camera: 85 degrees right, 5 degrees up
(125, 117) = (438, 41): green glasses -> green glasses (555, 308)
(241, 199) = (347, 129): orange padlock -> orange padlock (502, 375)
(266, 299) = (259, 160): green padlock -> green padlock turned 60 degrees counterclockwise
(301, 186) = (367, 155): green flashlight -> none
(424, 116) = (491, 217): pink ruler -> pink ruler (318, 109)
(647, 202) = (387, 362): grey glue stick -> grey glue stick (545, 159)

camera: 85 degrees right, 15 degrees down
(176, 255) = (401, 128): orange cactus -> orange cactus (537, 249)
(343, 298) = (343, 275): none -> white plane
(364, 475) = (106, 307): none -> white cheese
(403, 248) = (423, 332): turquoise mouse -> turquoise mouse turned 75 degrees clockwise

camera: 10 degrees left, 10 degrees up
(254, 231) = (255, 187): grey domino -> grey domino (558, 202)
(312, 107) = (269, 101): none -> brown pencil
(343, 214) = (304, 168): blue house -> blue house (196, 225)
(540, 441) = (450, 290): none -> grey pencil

◇ ◇ ◇ ◇ ◇ ◇ ◇

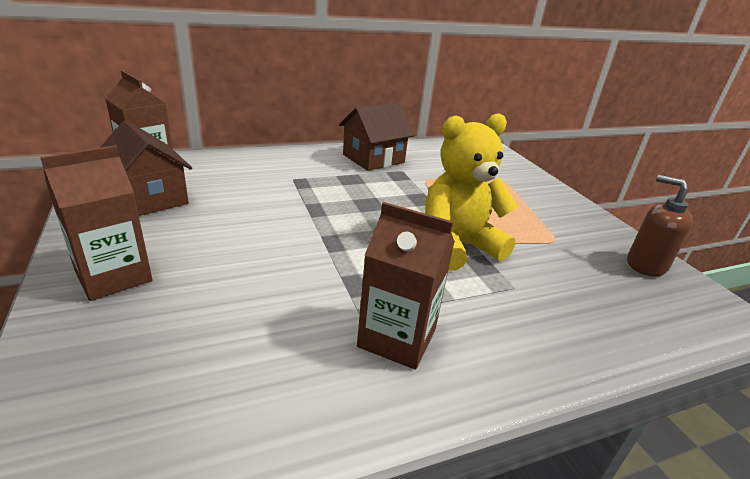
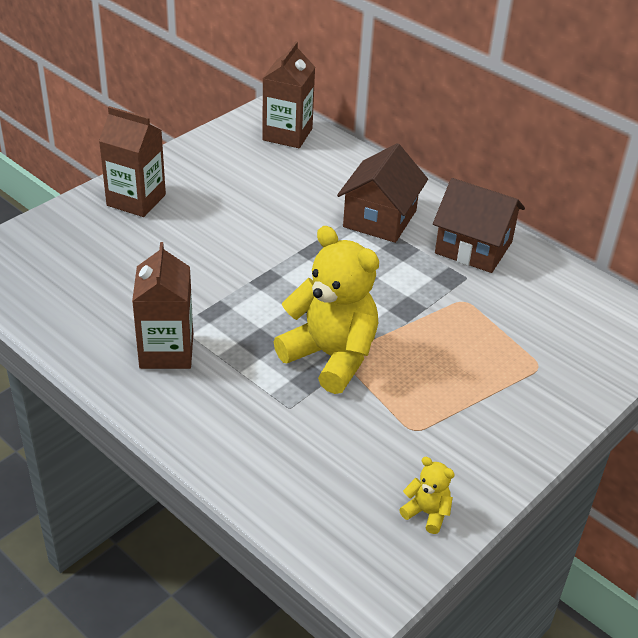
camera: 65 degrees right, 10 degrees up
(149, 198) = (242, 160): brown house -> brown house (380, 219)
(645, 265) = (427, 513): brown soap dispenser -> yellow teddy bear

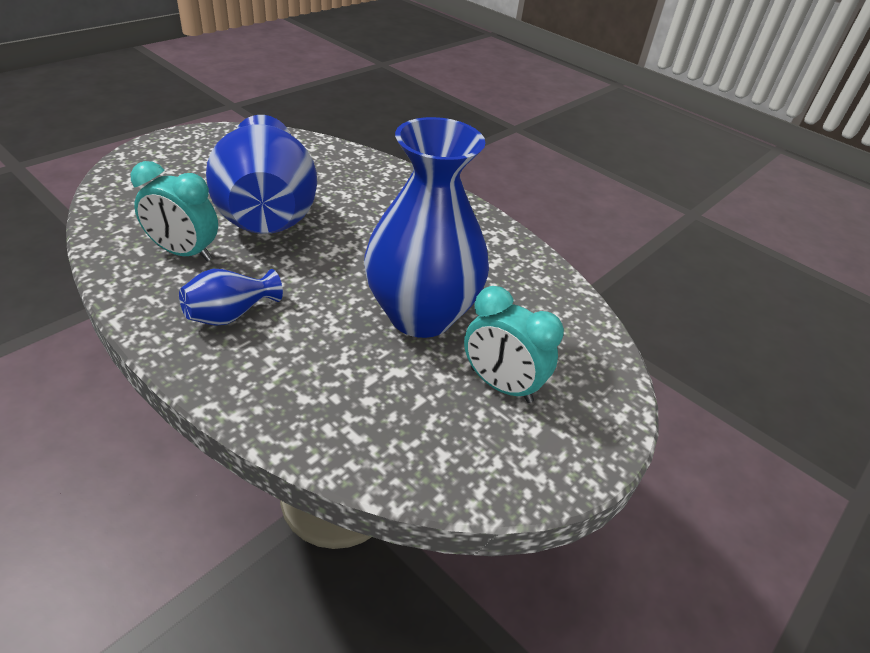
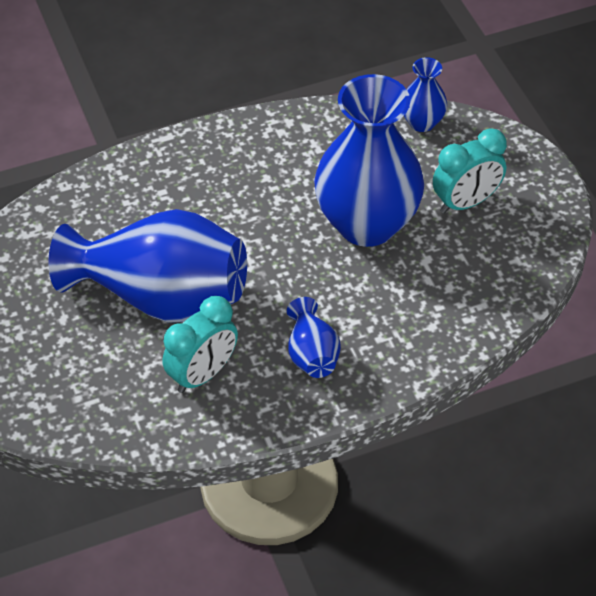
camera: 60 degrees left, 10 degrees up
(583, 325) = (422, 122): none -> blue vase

◇ ◇ ◇ ◇ ◇ ◇ ◇

**TASK STATEMENT**
What's needed is an exact copy of the records above from the line containing "(149, 198) = (242, 160): brown" down to the line containing "(583, 325) = (422, 122): none -> blue vase", both included, without any pictures.

**REPLY**
(149, 198) = (242, 160): brown house -> brown house (380, 219)
(645, 265) = (427, 513): brown soap dispenser -> yellow teddy bear

camera: 60 degrees left, 10 degrees up
(583, 325) = (422, 122): none -> blue vase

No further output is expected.